Records to process: Begin
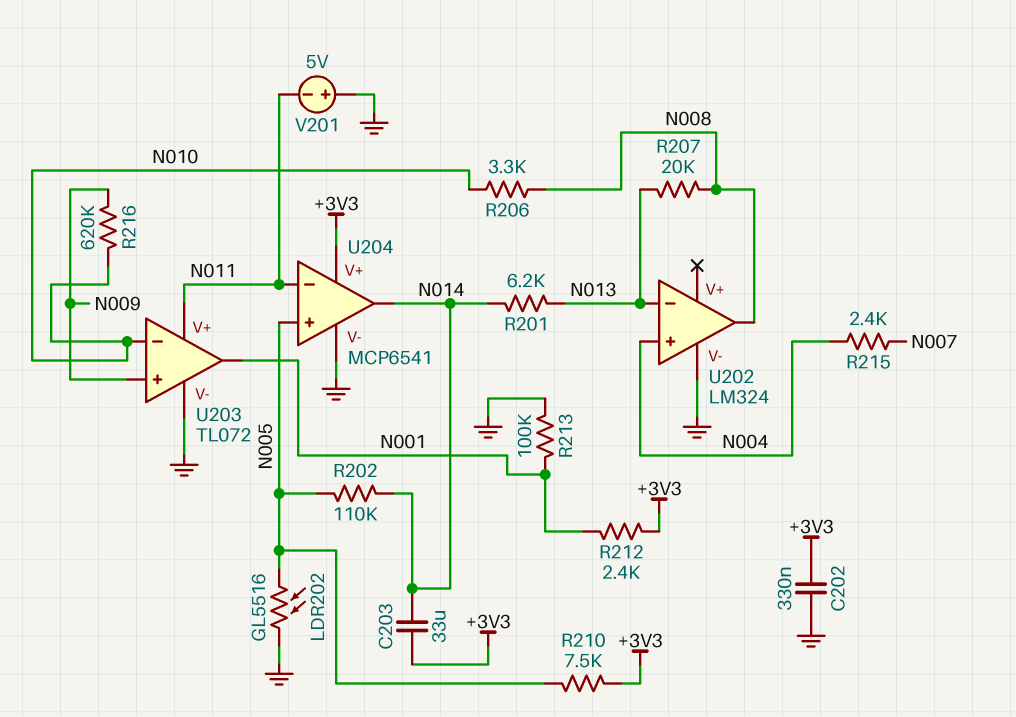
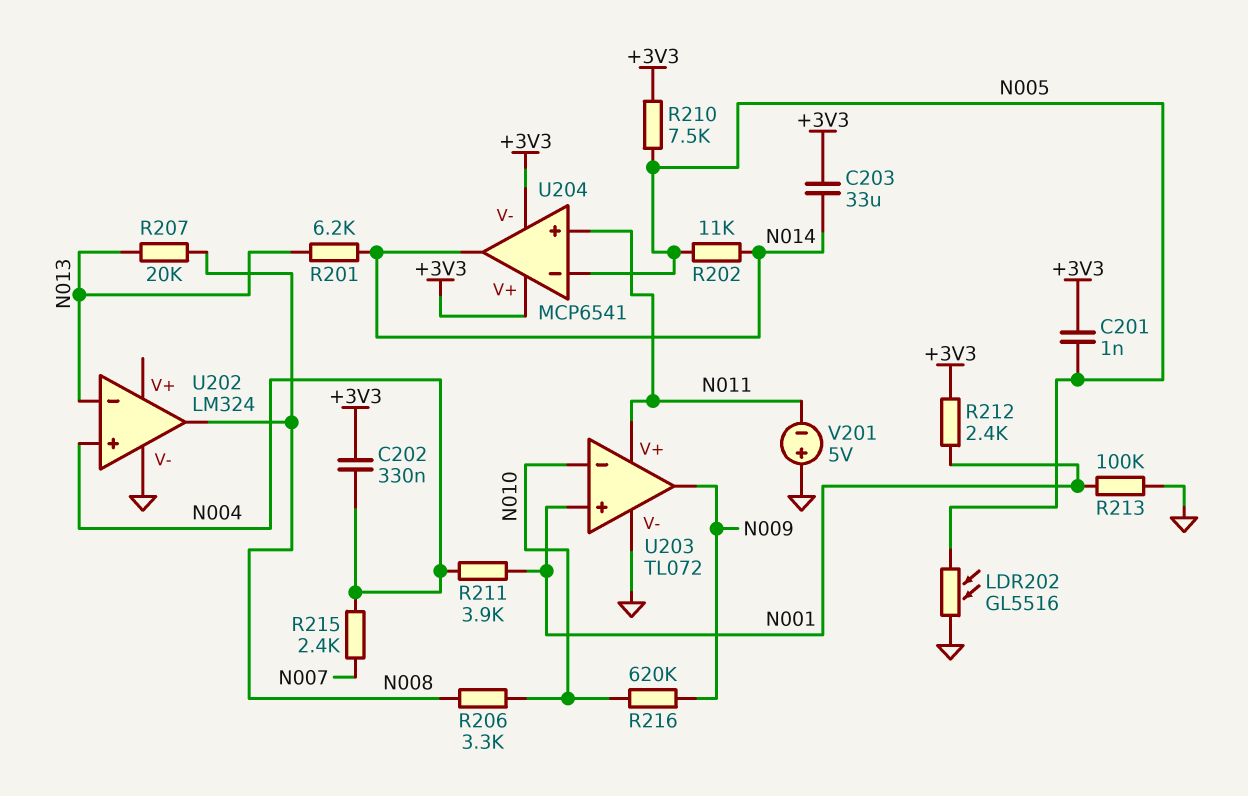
C201: none -> 1nF (+3V3, N005)
C202: 330nF (+3V3, GND) -> 330nF (+3V3, N004)
R202: 110k (N005, N014) -> 11k (N005, N014)
R211: none -> 3.9k (N001, N004)
U203 pin in+: N009 -> N001
U203 pin out: N001 -> N009
U204 pin V-: GND -> +3V3
U204 pin in+: N005 -> N011
U204 pin in-: N011 -> N005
Records to process: End
■ Exercise details ■
Write out exactly the lines that begin at the one containing "R202: 110k (N005, N014) -> 11k (N005, N014)" and continue through the last line of the data, and only those.

■ Result of the task ■
R202: 110k (N005, N014) -> 11k (N005, N014)
R211: none -> 3.9k (N001, N004)
U203 pin in+: N009 -> N001
U203 pin out: N001 -> N009
U204 pin V-: GND -> +3V3
U204 pin in+: N005 -> N011
U204 pin in-: N011 -> N005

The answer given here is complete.